◆ Provided records:
---

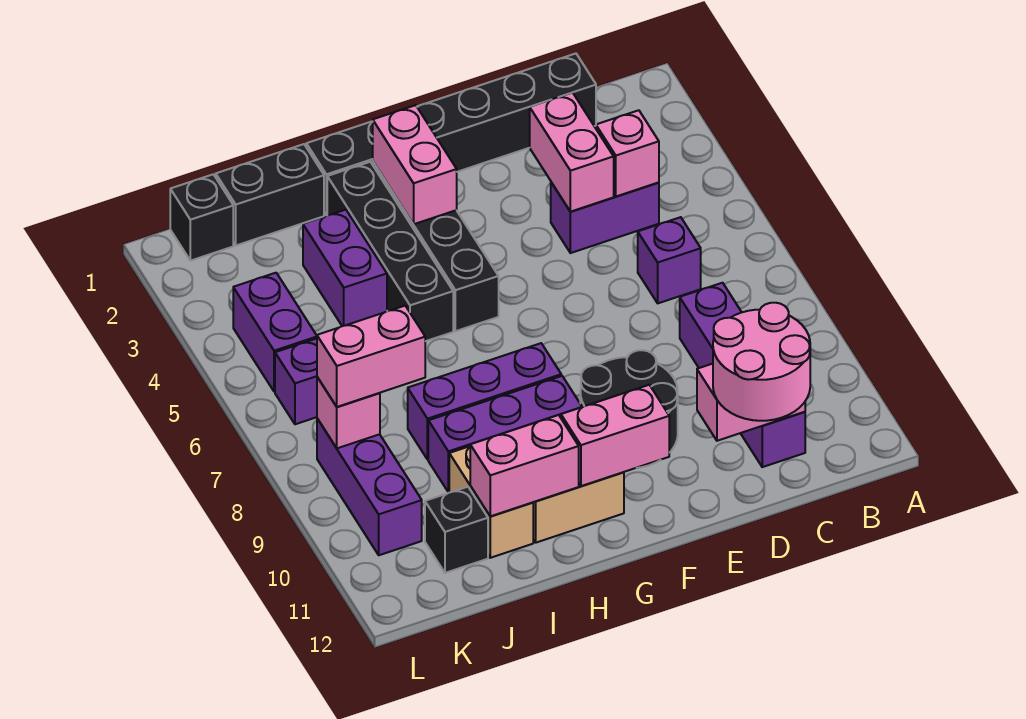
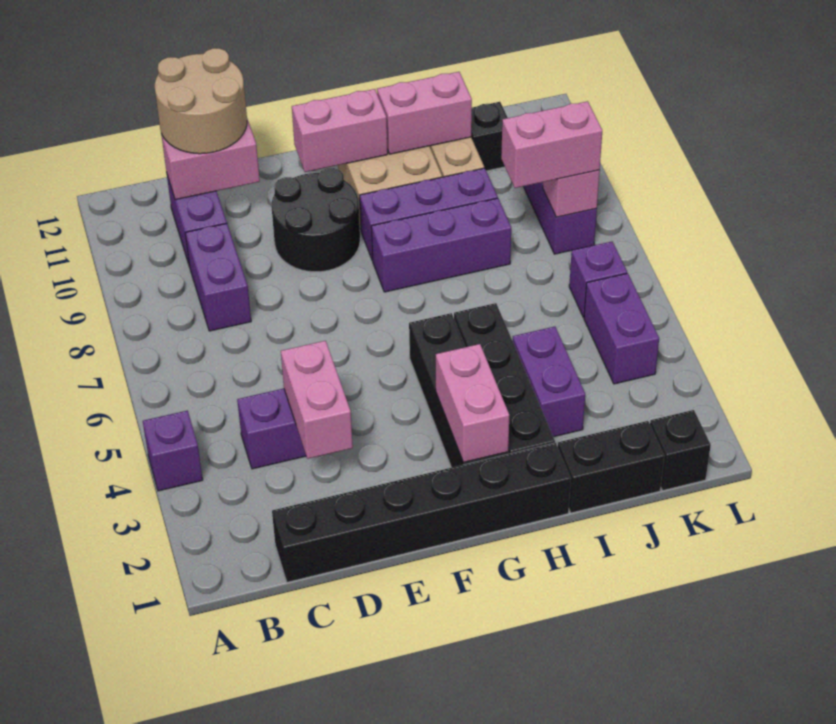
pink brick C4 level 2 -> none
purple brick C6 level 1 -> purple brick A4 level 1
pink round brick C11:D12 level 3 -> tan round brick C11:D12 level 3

---

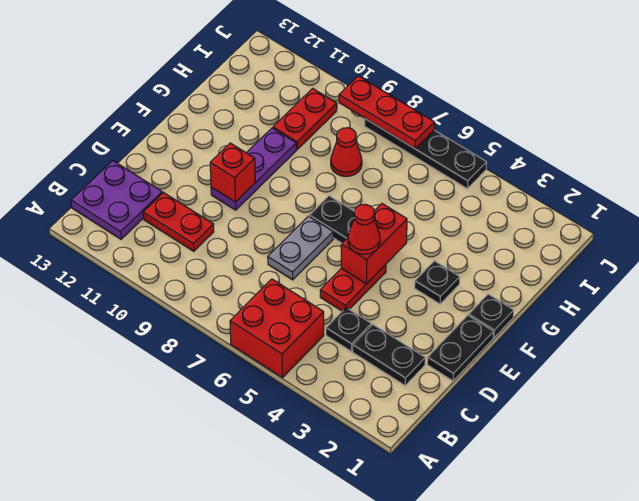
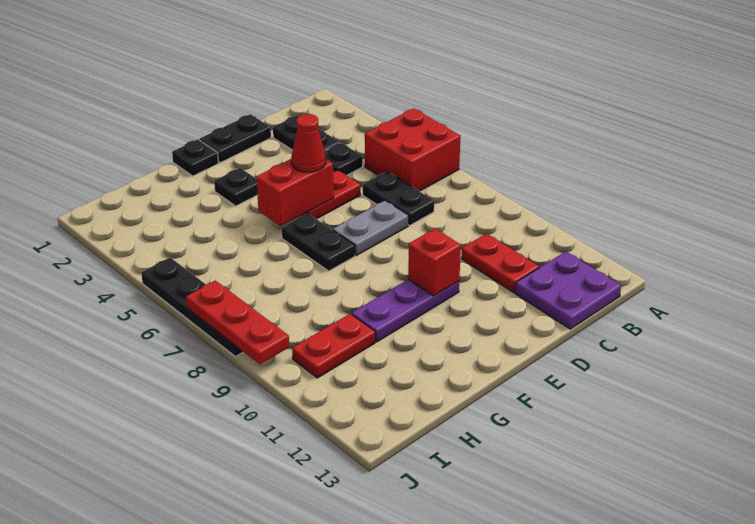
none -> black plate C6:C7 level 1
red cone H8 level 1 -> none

---

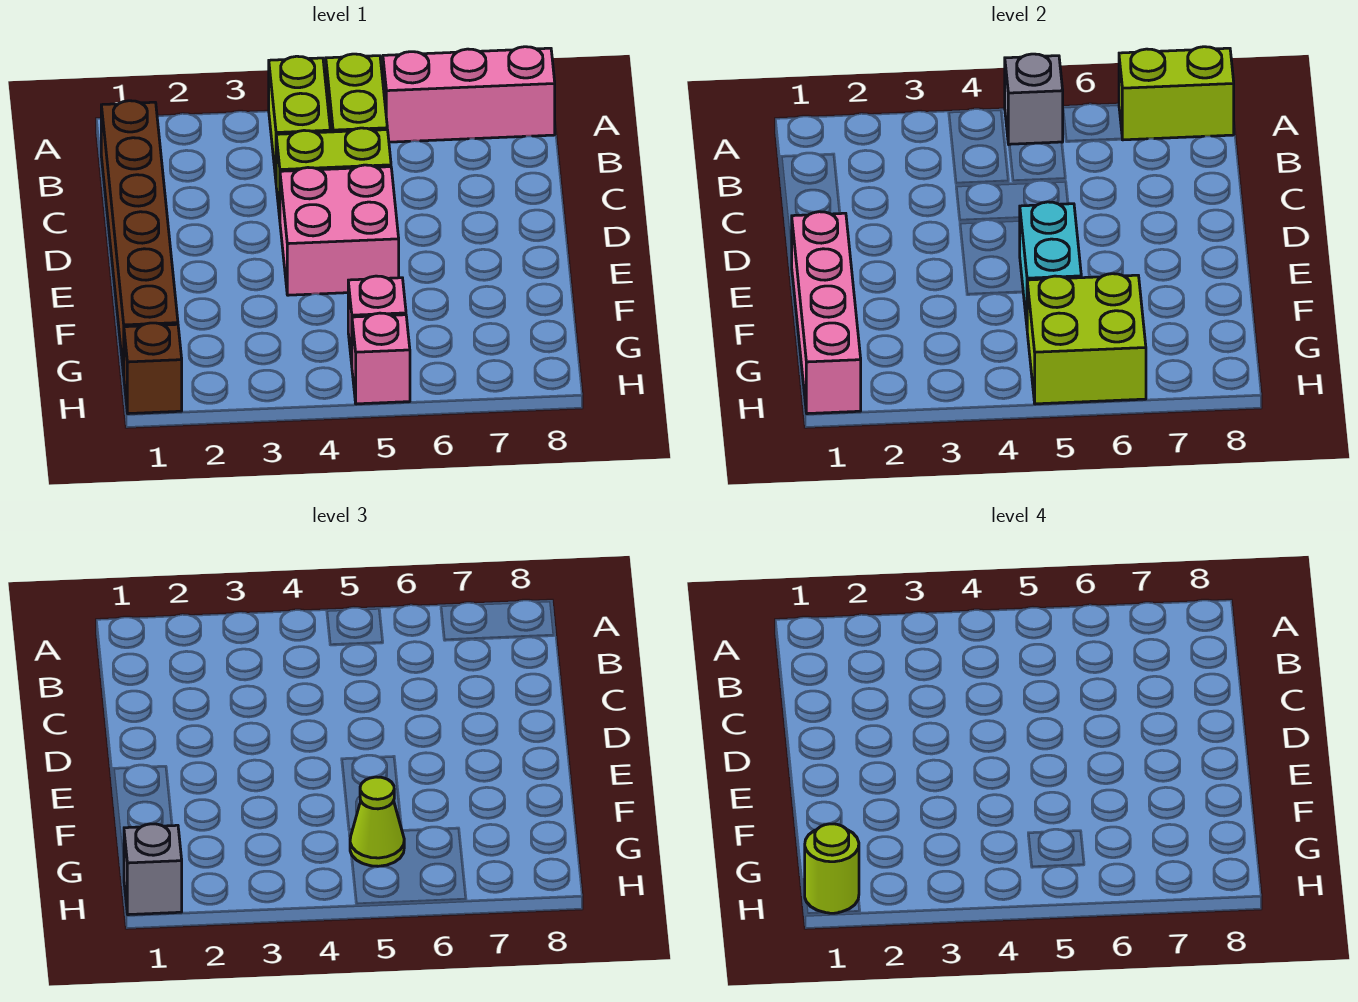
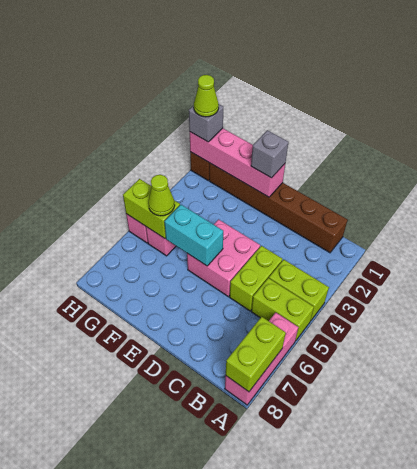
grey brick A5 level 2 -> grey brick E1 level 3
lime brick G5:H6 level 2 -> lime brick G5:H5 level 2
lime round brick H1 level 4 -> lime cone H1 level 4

---

◆ Exercise goal: From the records above, retype only the lines starting at the line that contains "pink brick C4 level 2 -> none" and ending at the line that contains "pink round brick", both included.

◆ Answer space:
pink brick C4 level 2 -> none
purple brick C6 level 1 -> purple brick A4 level 1
pink round brick C11:D12 level 3 -> tan round brick C11:D12 level 3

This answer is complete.